- **Action item**
With pictures left out, only the lines from the one containing "U12: buffer (in" through the end of the records should be reproduced exactly, please.

- **Available data**
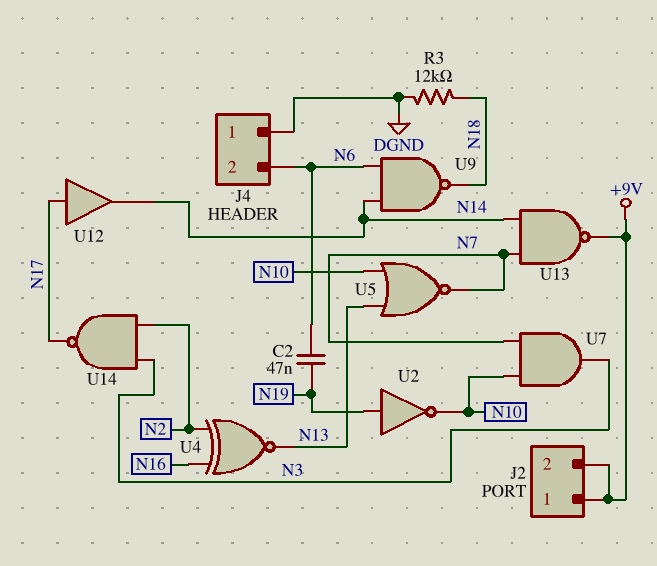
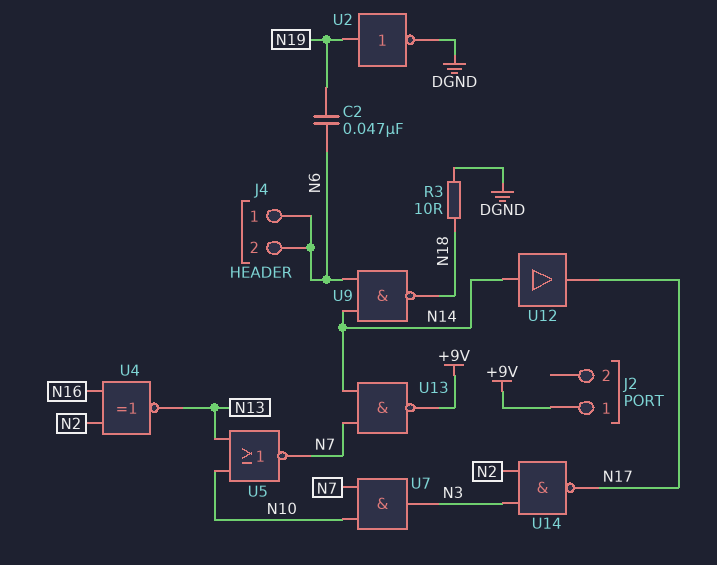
J2 pin 2: +9V -> none
J4 pin 1: DGND -> N6
R3: 12k (DGND, N18) -> 10 (DGND, N18)
U2: NOT (in N19, out N10) -> NOT (in N19, out DGND)
U12: buffer (in N17, out N14) -> buffer (in N14, out N17)

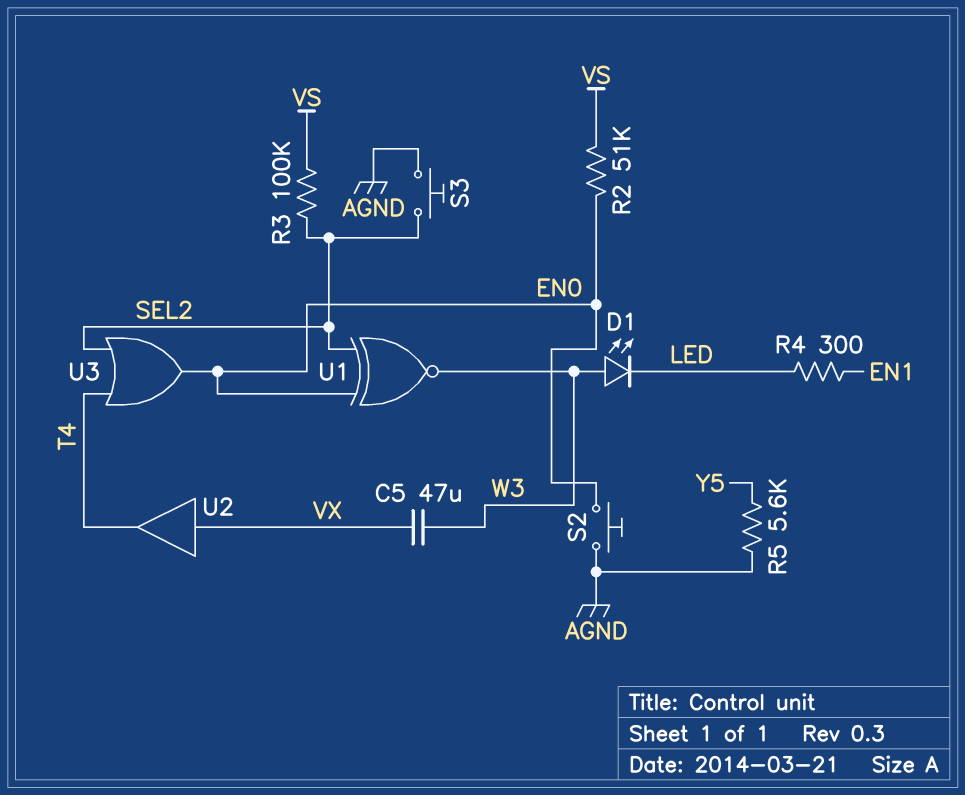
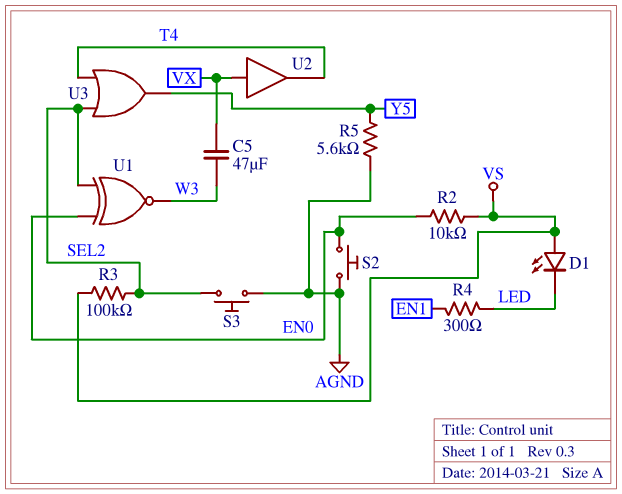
D1: LED (A W3, K LED) -> LED (A VS, K LED)
R2: 51k (EN0, VS) -> 10k (EN0, VS)
U3: OR (in SEL2, in T4, out EN0) -> OR (in SEL2, in T4, out Y5)

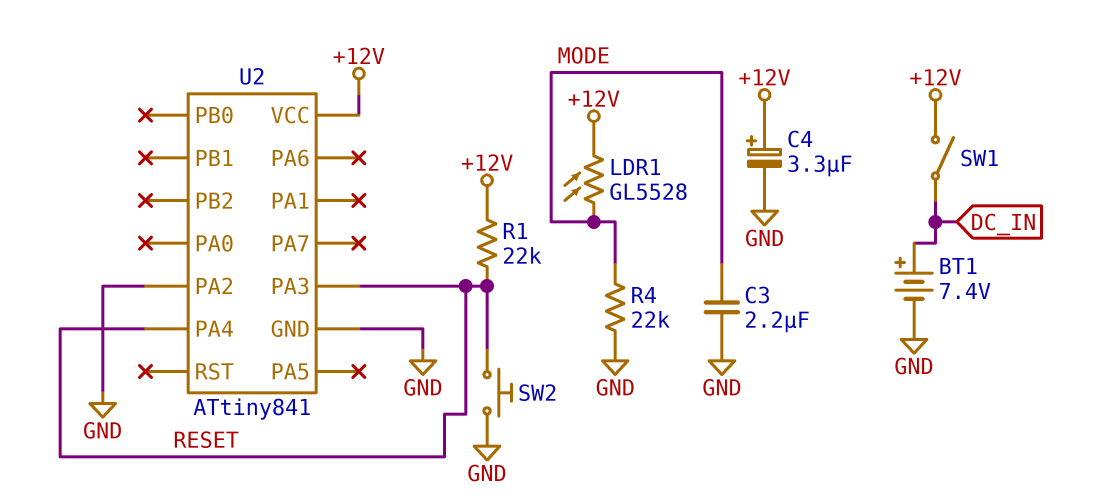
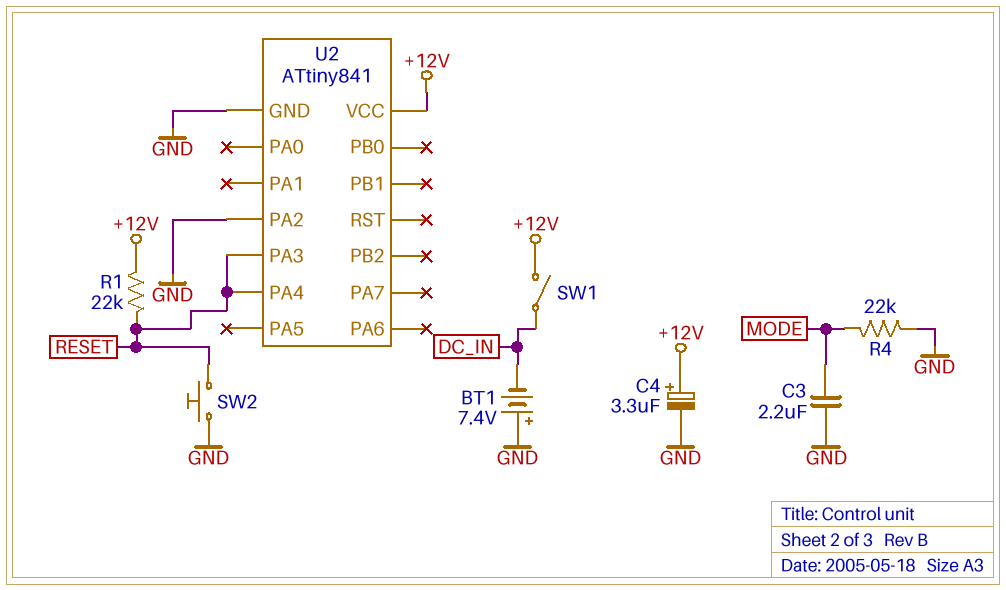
BT1: 7.4V (plus DC_IN, minus GND) -> 7.4V (plus GND, minus DC_IN)
LDR1: GL5528 (+12V, MODE) -> none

- **Answer area**
U12: buffer (in N17, out N14) -> buffer (in N14, out N17)

D1: LED (A W3, K LED) -> LED (A VS, K LED)
R2: 51k (EN0, VS) -> 10k (EN0, VS)
U3: OR (in SEL2, in T4, out EN0) -> OR (in SEL2, in T4, out Y5)

BT1: 7.4V (plus DC_IN, minus GND) -> 7.4V (plus GND, minus DC_IN)
LDR1: GL5528 (+12V, MODE) -> none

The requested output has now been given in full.